When you repeat the entries, reproduce each line exactly and omit every picture.

▶ _THE DATA_:

+ + + + +

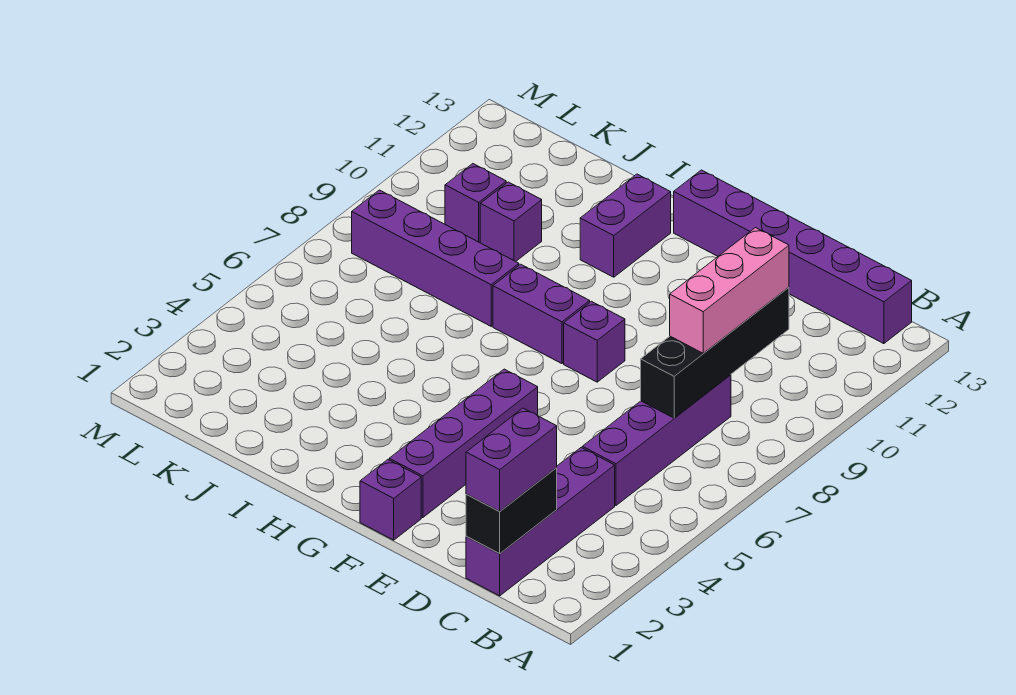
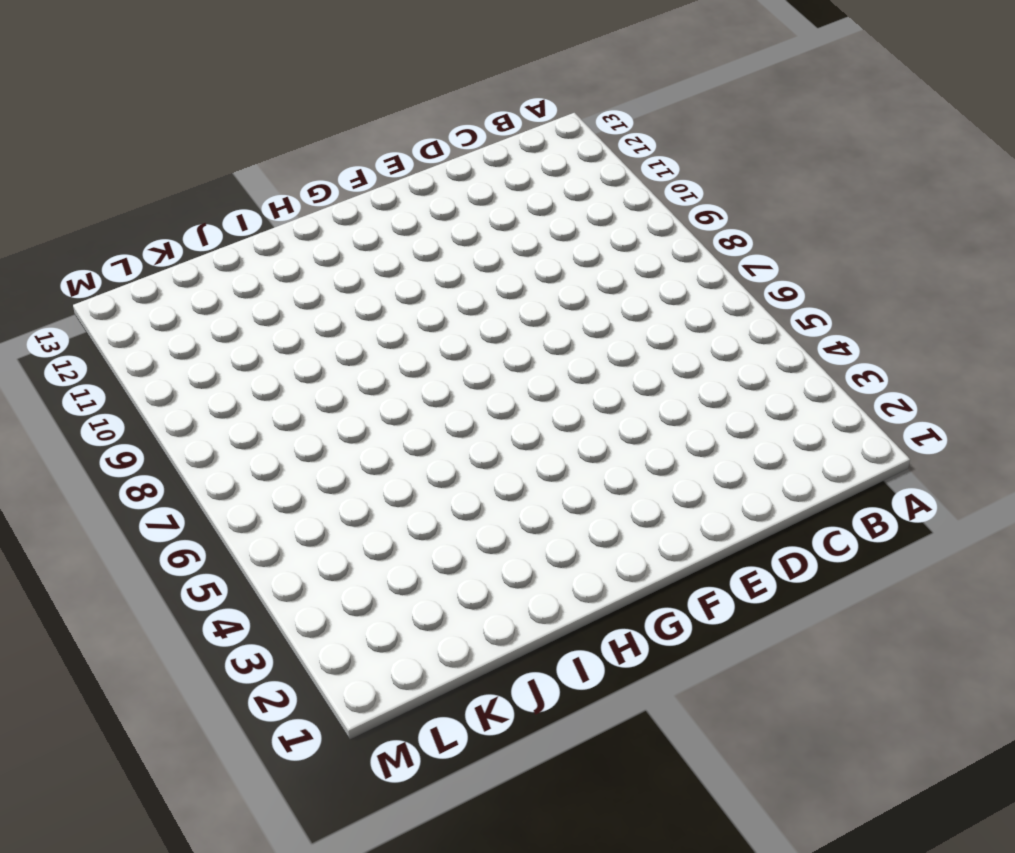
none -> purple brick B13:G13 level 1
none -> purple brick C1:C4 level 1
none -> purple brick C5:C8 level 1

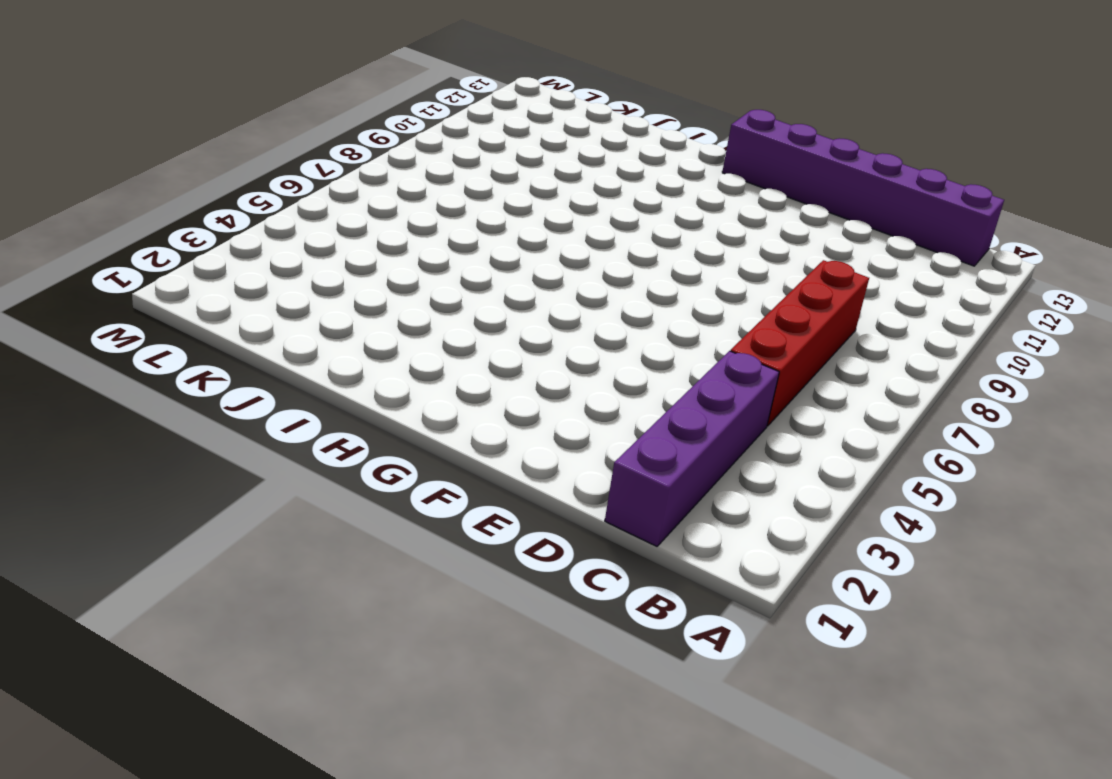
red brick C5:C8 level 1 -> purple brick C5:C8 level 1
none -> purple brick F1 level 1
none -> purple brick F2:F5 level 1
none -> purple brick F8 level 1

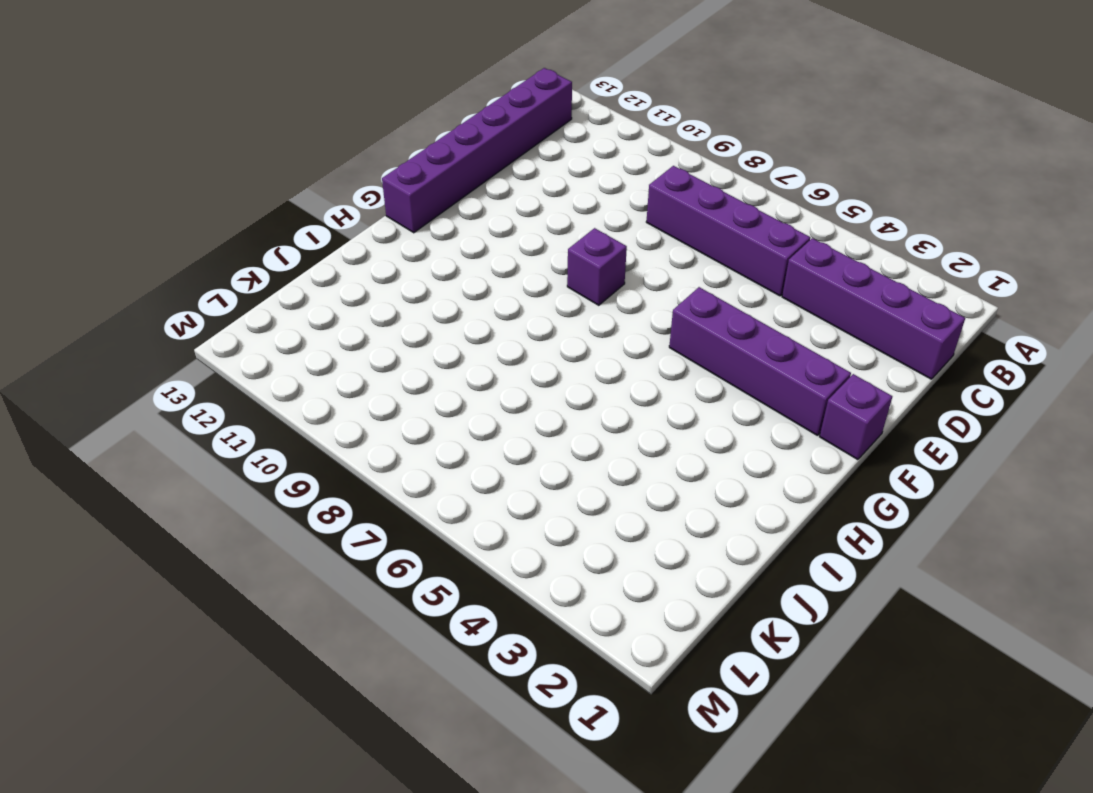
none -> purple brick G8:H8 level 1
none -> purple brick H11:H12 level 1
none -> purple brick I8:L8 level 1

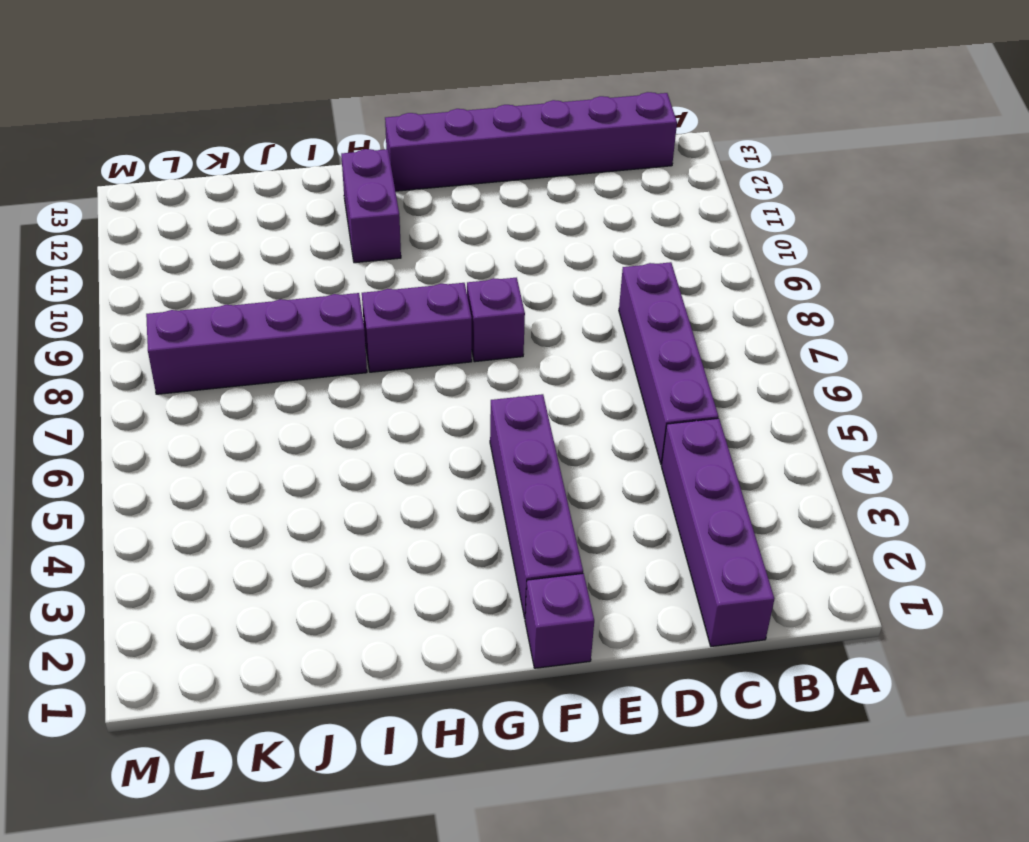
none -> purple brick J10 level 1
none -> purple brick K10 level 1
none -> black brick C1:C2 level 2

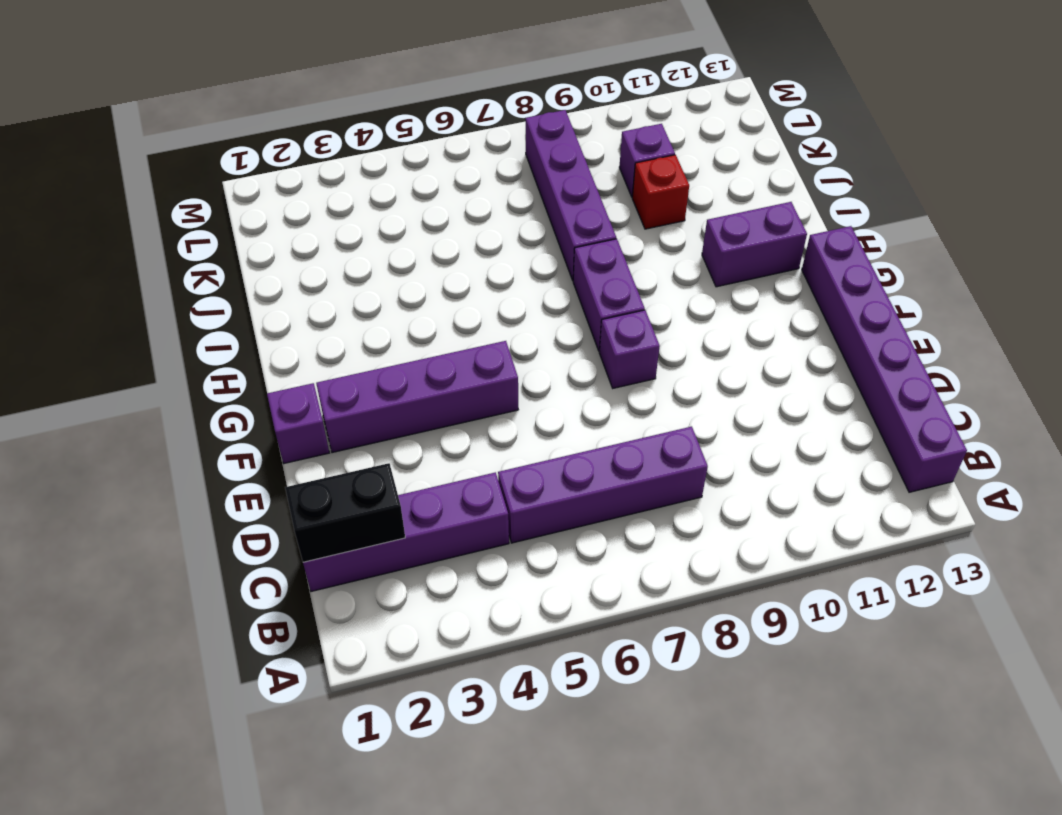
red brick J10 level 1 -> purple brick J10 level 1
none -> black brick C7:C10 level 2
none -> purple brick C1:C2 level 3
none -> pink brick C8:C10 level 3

+ + + + +

▶ _RESULT FOR THIS TASK_:
none -> purple brick B13:G13 level 1
none -> purple brick C1:C4 level 1
none -> purple brick C5:C8 level 1

red brick C5:C8 level 1 -> purple brick C5:C8 level 1
none -> purple brick F1 level 1
none -> purple brick F2:F5 level 1
none -> purple brick F8 level 1

none -> purple brick G8:H8 level 1
none -> purple brick H11:H12 level 1
none -> purple brick I8:L8 level 1

none -> purple brick J10 level 1
none -> purple brick K10 level 1
none -> black brick C1:C2 level 2

red brick J10 level 1 -> purple brick J10 level 1
none -> black brick C7:C10 level 2
none -> purple brick C1:C2 level 3
none -> pink brick C8:C10 level 3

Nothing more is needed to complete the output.